▶ _GOAL_
Copy the rows below word for word. Start at the row that contains "Marcos (935, 1213)" and end after the row that contains "minced (1637, 920)".

▶ _RECORDED DATA_

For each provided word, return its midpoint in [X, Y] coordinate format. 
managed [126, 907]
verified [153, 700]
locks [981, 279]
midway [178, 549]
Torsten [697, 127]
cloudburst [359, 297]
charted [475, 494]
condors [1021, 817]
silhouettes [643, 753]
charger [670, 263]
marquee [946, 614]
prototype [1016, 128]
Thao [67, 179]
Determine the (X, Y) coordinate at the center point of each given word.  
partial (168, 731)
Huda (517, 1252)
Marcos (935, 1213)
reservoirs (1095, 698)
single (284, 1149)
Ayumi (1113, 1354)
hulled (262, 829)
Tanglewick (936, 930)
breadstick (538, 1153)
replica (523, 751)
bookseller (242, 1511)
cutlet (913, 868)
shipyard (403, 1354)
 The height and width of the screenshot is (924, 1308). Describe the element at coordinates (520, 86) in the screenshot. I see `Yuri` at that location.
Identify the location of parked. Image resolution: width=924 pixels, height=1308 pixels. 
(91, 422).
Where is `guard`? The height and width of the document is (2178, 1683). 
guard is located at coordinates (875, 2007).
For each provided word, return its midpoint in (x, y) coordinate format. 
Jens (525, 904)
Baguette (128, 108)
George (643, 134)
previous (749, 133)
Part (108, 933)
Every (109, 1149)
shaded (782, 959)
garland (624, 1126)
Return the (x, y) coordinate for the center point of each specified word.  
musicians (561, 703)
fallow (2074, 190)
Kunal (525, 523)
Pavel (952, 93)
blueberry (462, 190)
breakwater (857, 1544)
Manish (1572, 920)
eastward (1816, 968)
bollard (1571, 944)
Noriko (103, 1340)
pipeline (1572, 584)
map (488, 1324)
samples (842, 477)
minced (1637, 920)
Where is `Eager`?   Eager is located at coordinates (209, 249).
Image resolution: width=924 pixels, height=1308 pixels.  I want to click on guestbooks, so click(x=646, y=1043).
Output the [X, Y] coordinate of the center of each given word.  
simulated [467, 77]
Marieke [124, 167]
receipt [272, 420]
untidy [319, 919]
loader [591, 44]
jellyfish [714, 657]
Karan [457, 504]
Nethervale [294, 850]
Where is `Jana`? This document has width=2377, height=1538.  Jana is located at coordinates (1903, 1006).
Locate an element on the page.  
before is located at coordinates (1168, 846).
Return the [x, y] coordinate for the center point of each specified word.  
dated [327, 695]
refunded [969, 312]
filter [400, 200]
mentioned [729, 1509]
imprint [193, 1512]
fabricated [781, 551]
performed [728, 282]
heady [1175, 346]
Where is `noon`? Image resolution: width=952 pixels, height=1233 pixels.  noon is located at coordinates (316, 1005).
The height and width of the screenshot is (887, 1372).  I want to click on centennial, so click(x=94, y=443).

▶ _TASK RESPONSE_
Marcos (935, 1213)
reservoirs (1095, 698)
single (284, 1149)
Ayumi (1113, 1354)
hulled (262, 829)
Tanglewick (936, 930)
breadstick (538, 1153)
replica (523, 751)
bookseller (242, 1511)
cutlet (913, 868)
shipyard (403, 1354)
 The height and width of the screenshot is (924, 1308). Describe the element at coordinates (520, 86) in the screenshot. I see `Yuri` at that location.
Identify the location of parked. Image resolution: width=924 pixels, height=1308 pixels. 
(91, 422).
Where is `guard`? The height and width of the document is (2178, 1683). 
guard is located at coordinates (875, 2007).
For each provided word, return its midpoint in (x, y) coordinate format. 
Jens (525, 904)
Baguette (128, 108)
George (643, 134)
previous (749, 133)
Part (108, 933)
Every (109, 1149)
shaded (782, 959)
garland (624, 1126)
Return the (x, y) coordinate for the center point of each specified word.  
musicians (561, 703)
fallow (2074, 190)
Kunal (525, 523)
Pavel (952, 93)
blueberry (462, 190)
breakwater (857, 1544)
Manish (1572, 920)
eastward (1816, 968)
bollard (1571, 944)
Noriko (103, 1340)
pipeline (1572, 584)
map (488, 1324)
samples (842, 477)
minced (1637, 920)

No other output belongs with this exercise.